BEGIN
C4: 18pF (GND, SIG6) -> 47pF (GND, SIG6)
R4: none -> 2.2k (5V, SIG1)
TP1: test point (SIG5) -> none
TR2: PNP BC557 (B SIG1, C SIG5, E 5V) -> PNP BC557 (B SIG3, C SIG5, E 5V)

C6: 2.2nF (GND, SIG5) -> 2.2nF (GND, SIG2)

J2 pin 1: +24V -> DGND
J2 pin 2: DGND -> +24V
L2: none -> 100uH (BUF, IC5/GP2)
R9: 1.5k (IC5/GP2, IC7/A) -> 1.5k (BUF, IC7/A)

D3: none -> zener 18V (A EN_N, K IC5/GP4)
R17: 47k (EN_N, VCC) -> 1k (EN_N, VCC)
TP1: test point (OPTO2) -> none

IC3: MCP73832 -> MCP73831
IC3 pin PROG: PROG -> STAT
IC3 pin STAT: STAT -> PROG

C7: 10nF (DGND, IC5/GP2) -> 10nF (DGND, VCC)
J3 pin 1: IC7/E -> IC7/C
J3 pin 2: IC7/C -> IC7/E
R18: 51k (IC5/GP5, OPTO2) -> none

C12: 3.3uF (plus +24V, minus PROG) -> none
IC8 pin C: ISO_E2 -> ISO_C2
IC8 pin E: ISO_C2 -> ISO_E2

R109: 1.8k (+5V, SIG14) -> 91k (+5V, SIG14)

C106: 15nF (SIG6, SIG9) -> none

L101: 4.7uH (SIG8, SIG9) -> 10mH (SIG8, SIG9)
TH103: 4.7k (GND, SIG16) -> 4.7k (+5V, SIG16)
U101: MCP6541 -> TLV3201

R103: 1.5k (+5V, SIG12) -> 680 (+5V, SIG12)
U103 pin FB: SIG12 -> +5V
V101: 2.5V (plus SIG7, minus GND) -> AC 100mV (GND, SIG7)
END
*TASK TO COMPLETE*. In full and verbatim, repeat the records given above.

*RESULT*.
C4: 18pF (GND, SIG6) -> 47pF (GND, SIG6)
R4: none -> 2.2k (5V, SIG1)
TP1: test point (SIG5) -> none
TR2: PNP BC557 (B SIG1, C SIG5, E 5V) -> PNP BC557 (B SIG3, C SIG5, E 5V)

C6: 2.2nF (GND, SIG5) -> 2.2nF (GND, SIG2)

J2 pin 1: +24V -> DGND
J2 pin 2: DGND -> +24V
L2: none -> 100uH (BUF, IC5/GP2)
R9: 1.5k (IC5/GP2, IC7/A) -> 1.5k (BUF, IC7/A)

D3: none -> zener 18V (A EN_N, K IC5/GP4)
R17: 47k (EN_N, VCC) -> 1k (EN_N, VCC)
TP1: test point (OPTO2) -> none

IC3: MCP73832 -> MCP73831
IC3 pin PROG: PROG -> STAT
IC3 pin STAT: STAT -> PROG

C7: 10nF (DGND, IC5/GP2) -> 10nF (DGND, VCC)
J3 pin 1: IC7/E -> IC7/C
J3 pin 2: IC7/C -> IC7/E
R18: 51k (IC5/GP5, OPTO2) -> none

C12: 3.3uF (plus +24V, minus PROG) -> none
IC8 pin C: ISO_E2 -> ISO_C2
IC8 pin E: ISO_C2 -> ISO_E2

R109: 1.8k (+5V, SIG14) -> 91k (+5V, SIG14)

C106: 15nF (SIG6, SIG9) -> none

L101: 4.7uH (SIG8, SIG9) -> 10mH (SIG8, SIG9)
TH103: 4.7k (GND, SIG16) -> 4.7k (+5V, SIG16)
U101: MCP6541 -> TLV3201

R103: 1.5k (+5V, SIG12) -> 680 (+5V, SIG12)
U103 pin FB: SIG12 -> +5V
V101: 2.5V (plus SIG7, minus GND) -> AC 100mV (GND, SIG7)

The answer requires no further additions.